■ Vorhandene Einträge
::::::::::

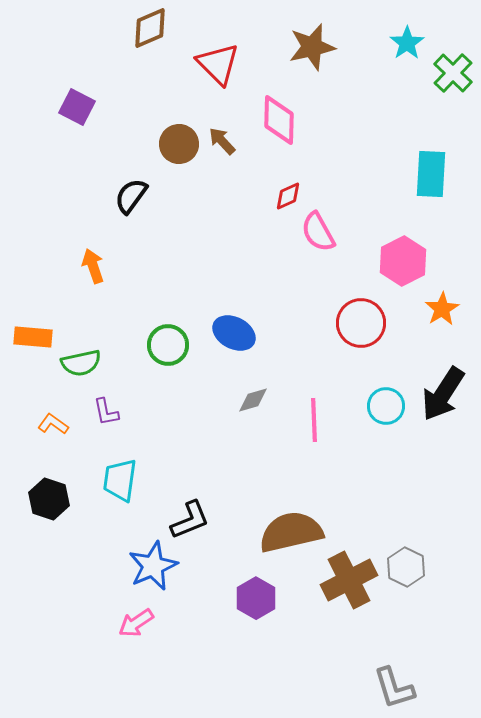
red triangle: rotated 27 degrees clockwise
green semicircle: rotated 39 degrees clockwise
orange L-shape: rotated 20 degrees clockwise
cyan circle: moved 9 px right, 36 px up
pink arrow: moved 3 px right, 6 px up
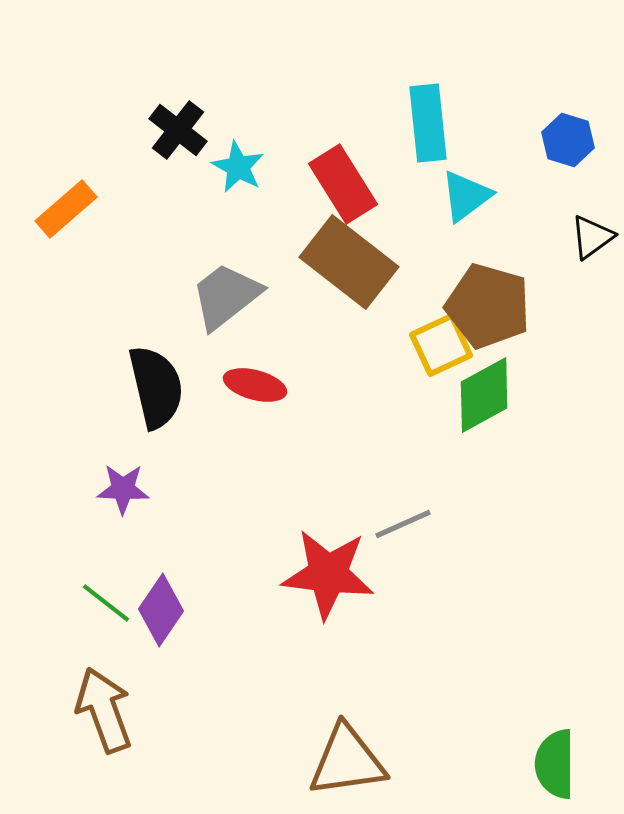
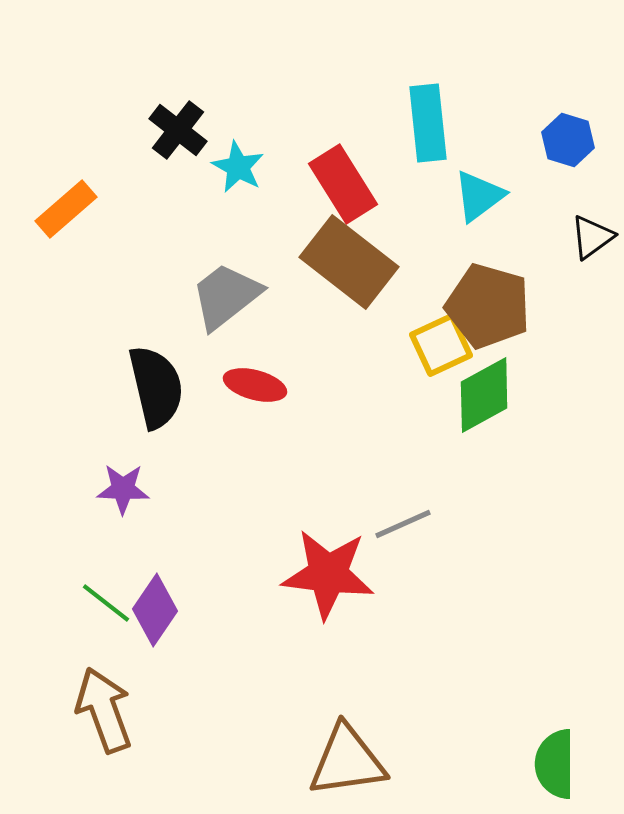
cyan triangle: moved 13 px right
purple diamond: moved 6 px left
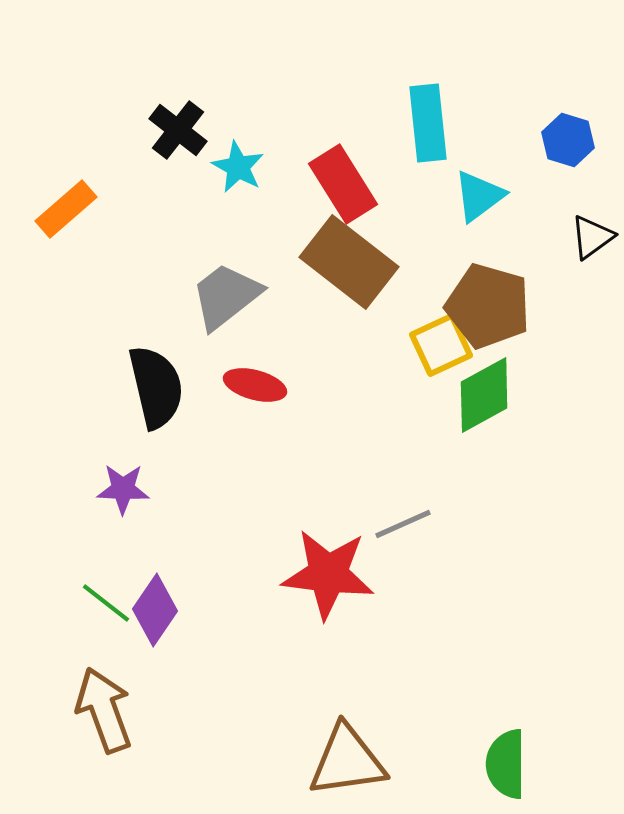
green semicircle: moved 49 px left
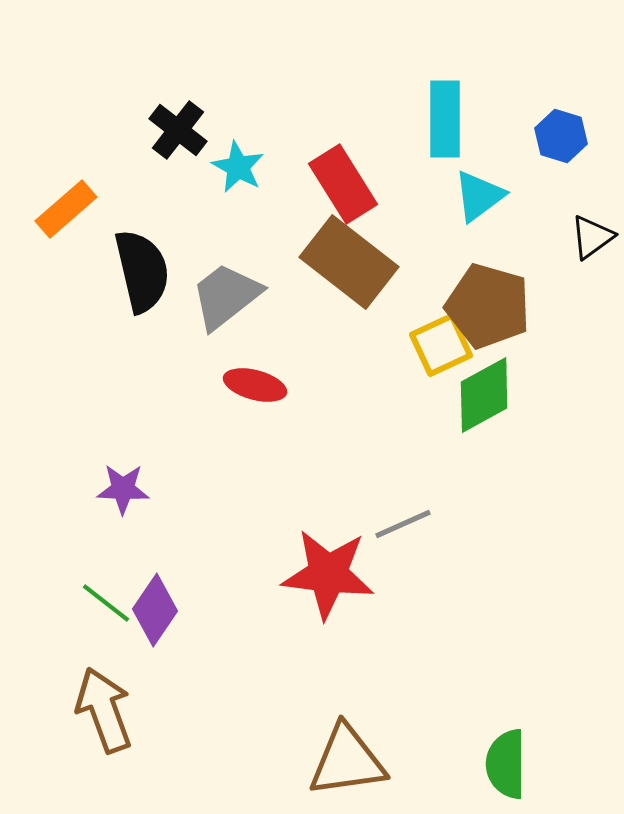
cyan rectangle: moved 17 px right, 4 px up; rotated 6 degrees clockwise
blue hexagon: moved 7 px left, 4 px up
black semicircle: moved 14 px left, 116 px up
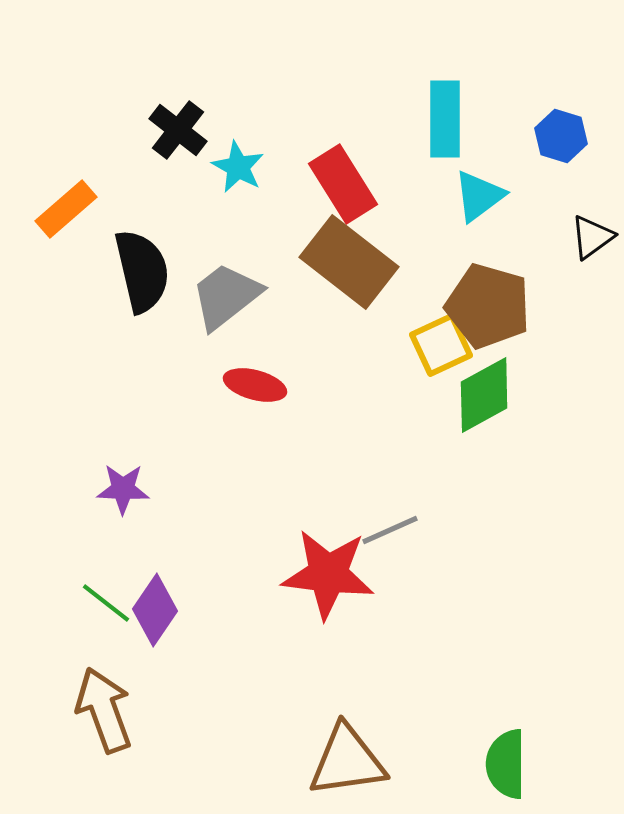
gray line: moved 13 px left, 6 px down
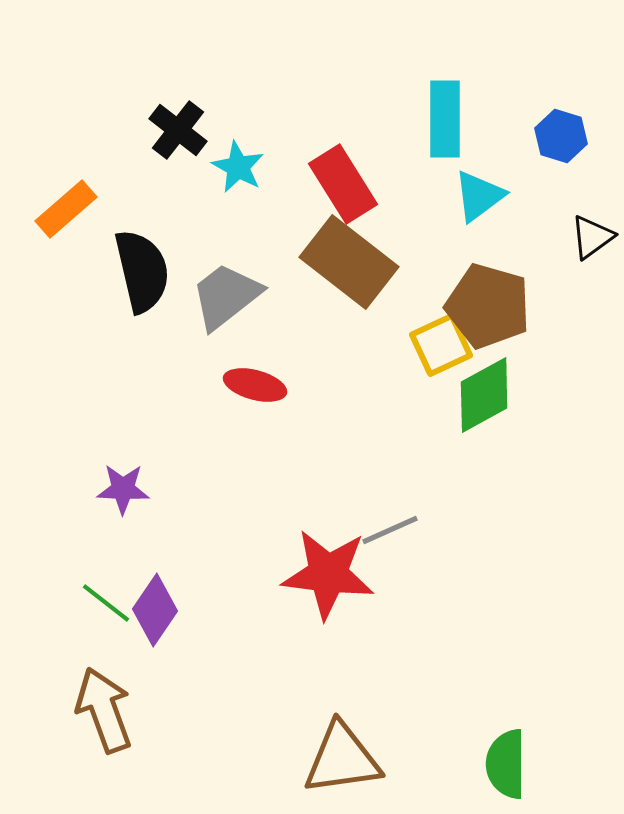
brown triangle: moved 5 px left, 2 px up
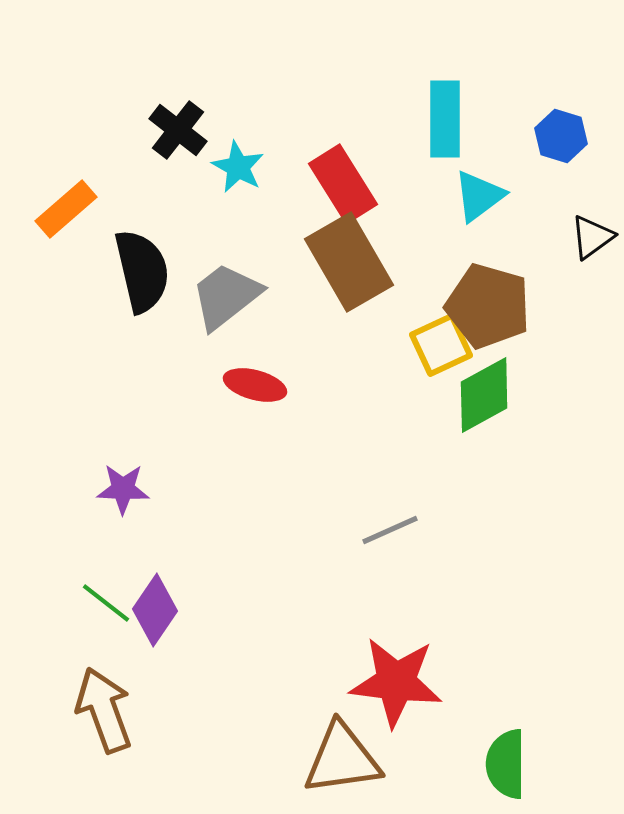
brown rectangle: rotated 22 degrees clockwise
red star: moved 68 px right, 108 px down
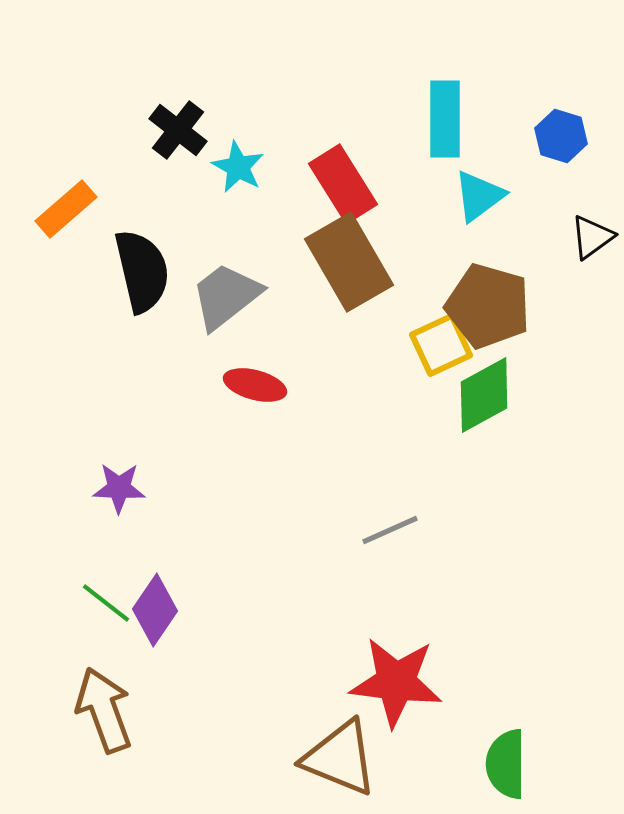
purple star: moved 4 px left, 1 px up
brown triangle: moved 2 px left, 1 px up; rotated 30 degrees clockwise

::::::::::

■ Aufgabe
Stelle alle Zeilen der Einträge oben als nummerierte Liste dar, ohne Leerzeilen. Lass die Zeilen mit den Bildern in der Antwort weg.

■ Ergebnis der Übung
1. red triangle: rotated 27 degrees clockwise
2. green semicircle: rotated 39 degrees clockwise
3. orange L-shape: rotated 20 degrees clockwise
4. cyan circle: moved 9 px right, 36 px up
5. pink arrow: moved 3 px right, 6 px up
6. cyan triangle: moved 13 px right
7. purple diamond: moved 6 px left
8. green semicircle: moved 49 px left
9. cyan rectangle: moved 17 px right, 4 px up; rotated 6 degrees clockwise
10. blue hexagon: moved 7 px left, 4 px up
11. black semicircle: moved 14 px left, 116 px up
12. gray line: moved 13 px left, 6 px down
13. brown triangle: moved 5 px left, 2 px up
14. brown rectangle: rotated 22 degrees clockwise
15. red star: moved 68 px right, 108 px down
16. purple star: moved 4 px left, 1 px up
17. brown triangle: moved 2 px left, 1 px up; rotated 30 degrees clockwise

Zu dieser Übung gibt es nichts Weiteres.